[Record excerpts — start]

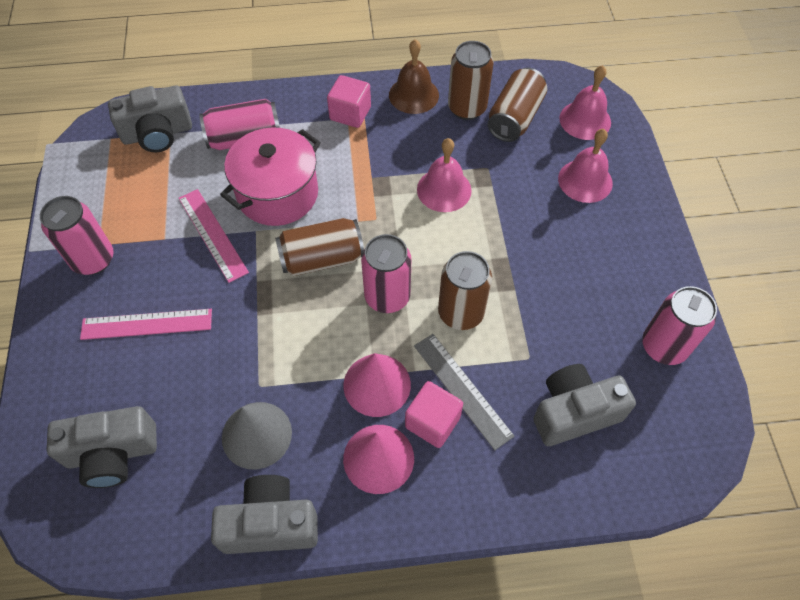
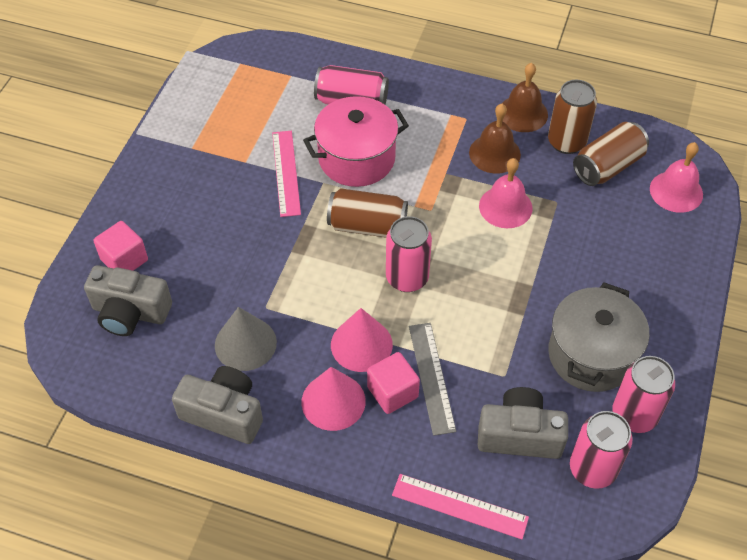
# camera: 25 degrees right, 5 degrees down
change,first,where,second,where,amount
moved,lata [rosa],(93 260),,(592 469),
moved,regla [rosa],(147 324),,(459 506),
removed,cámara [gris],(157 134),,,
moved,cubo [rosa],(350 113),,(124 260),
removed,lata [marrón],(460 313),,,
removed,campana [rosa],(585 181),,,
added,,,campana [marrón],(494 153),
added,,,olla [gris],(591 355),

[Record excerpts — finish]

§ **Try it**
Every record should be duplicated exactly, though any picture in it must be left out.

§ **The answer**
# camera: 25 degrees right, 5 degrees down
change,first,where,second,where,amount
moved,lata [rosa],(93 260),,(592 469),
moved,regla [rosa],(147 324),,(459 506),
removed,cámara [gris],(157 134),,,
moved,cubo [rosa],(350 113),,(124 260),
removed,lata [marrón],(460 313),,,
removed,campana [rosa],(585 181),,,
added,,,campana [marrón],(494 153),
added,,,olla [gris],(591 355),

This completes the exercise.